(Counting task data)
* * * *
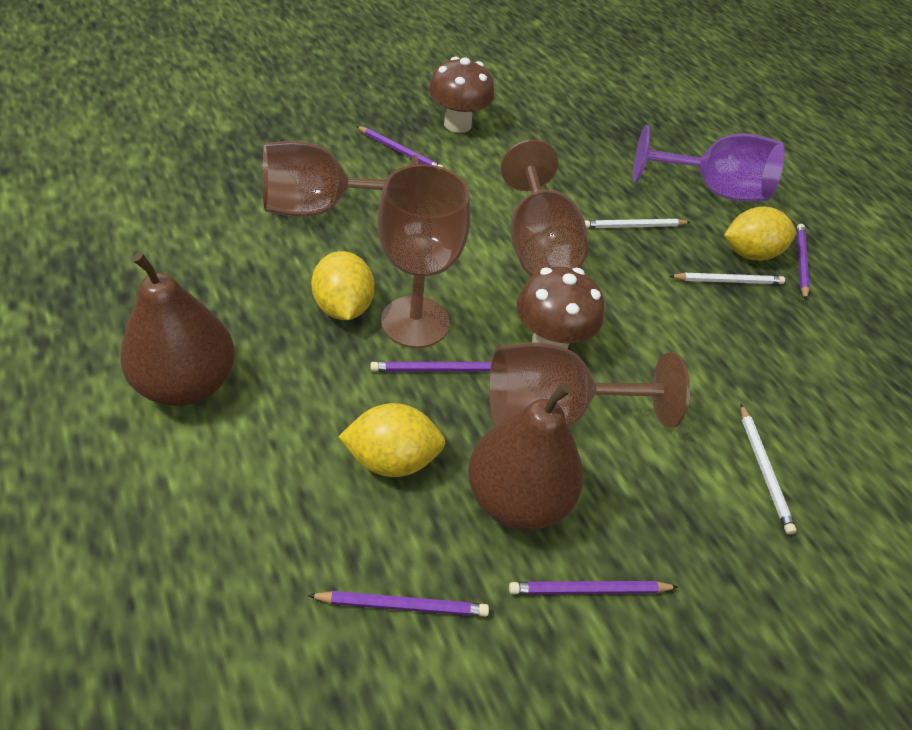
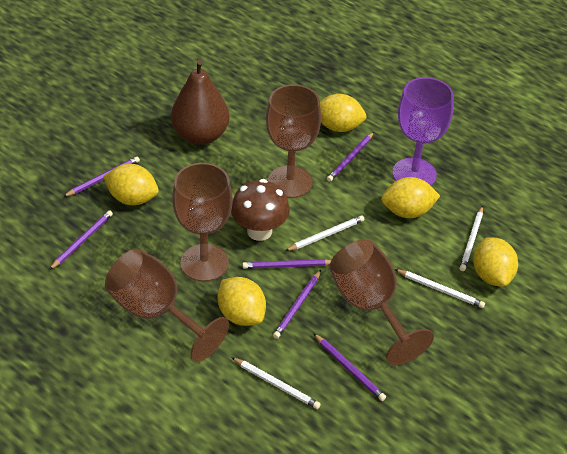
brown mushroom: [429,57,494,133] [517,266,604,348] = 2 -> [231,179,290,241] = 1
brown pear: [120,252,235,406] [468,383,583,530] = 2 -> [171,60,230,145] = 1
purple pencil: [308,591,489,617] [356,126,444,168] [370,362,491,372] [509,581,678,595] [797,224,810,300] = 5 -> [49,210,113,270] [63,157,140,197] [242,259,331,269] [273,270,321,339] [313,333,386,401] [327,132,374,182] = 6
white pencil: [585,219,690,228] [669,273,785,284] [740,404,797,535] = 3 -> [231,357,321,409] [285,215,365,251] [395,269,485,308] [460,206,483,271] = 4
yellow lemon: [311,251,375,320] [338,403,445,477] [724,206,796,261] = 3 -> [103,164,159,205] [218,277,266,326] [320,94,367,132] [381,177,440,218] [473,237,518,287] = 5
* * * *
Copy out exactly, with no pictures, the lines of the data from the first one through the line bearing "brown pear: [120,252,235,406]".

» **ANSWER TO THIS TASK**:
brown mushroom: [429,57,494,133] [517,266,604,348] = 2 -> [231,179,290,241] = 1
brown pear: [120,252,235,406] [468,383,583,530] = 2 -> [171,60,230,145] = 1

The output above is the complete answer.